## Exercise instructions
Find all lines in the listing that include the word "degrees", then copy them.

## Information supplied

....................

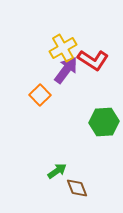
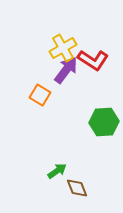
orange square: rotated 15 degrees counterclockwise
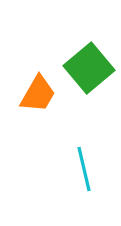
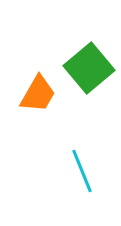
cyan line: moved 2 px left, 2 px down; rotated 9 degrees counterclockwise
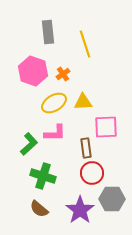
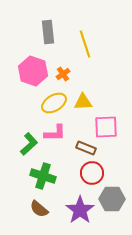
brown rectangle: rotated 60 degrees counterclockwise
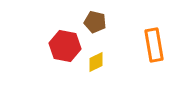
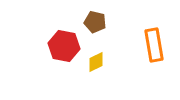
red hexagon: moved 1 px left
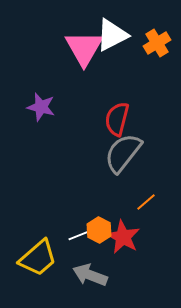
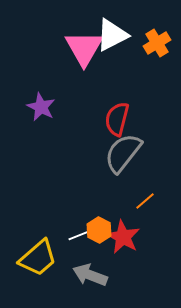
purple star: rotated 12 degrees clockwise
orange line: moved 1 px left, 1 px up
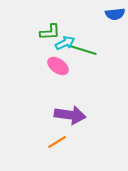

....................

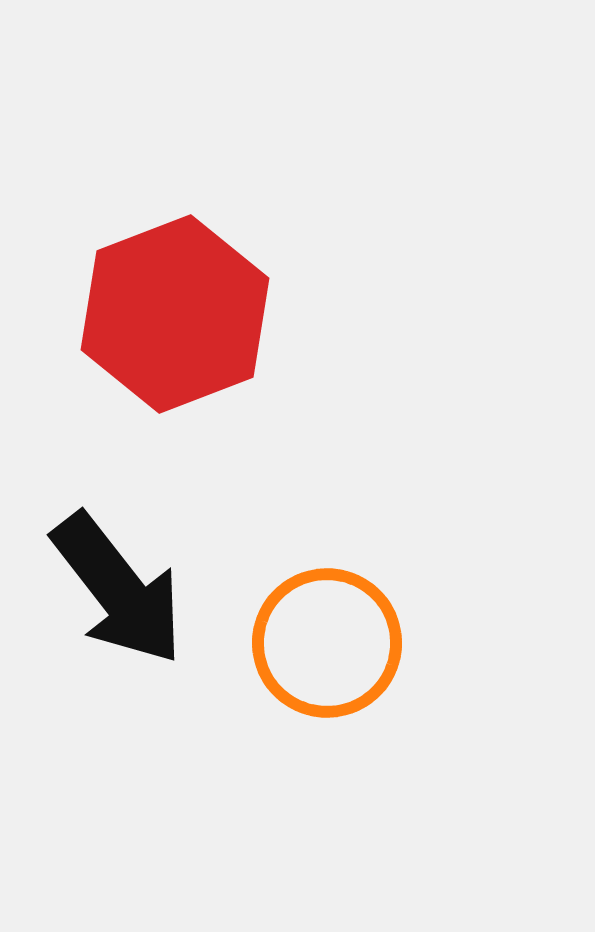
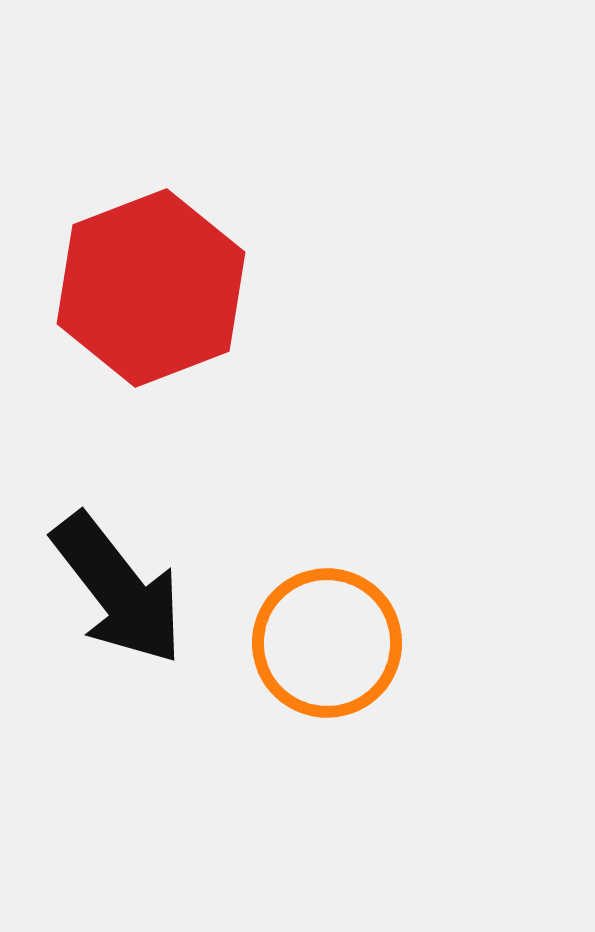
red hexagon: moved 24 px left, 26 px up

....................

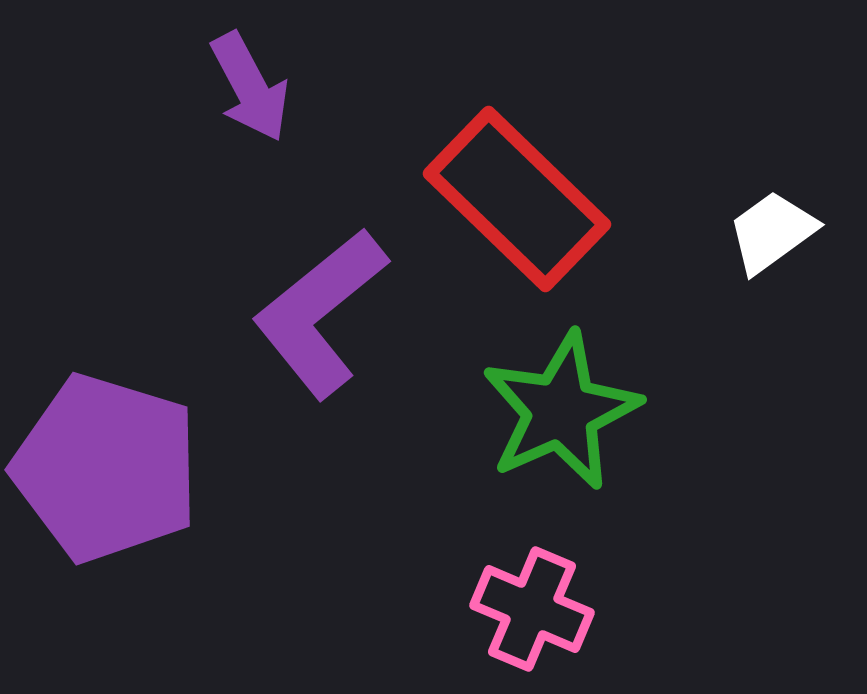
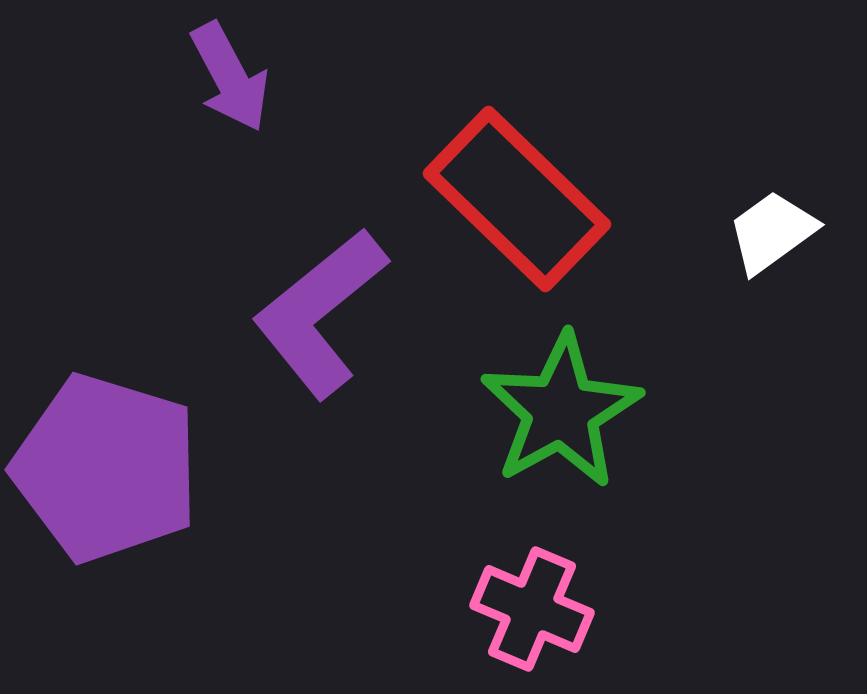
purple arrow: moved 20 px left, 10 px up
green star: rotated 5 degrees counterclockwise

....................

## Written answer
orange square: rotated 15 degrees counterclockwise
cyan line: moved 2 px left, 2 px down; rotated 9 degrees counterclockwise
brown rectangle: rotated 60 degrees counterclockwise
purple star: rotated 12 degrees clockwise
green star: rotated 5 degrees counterclockwise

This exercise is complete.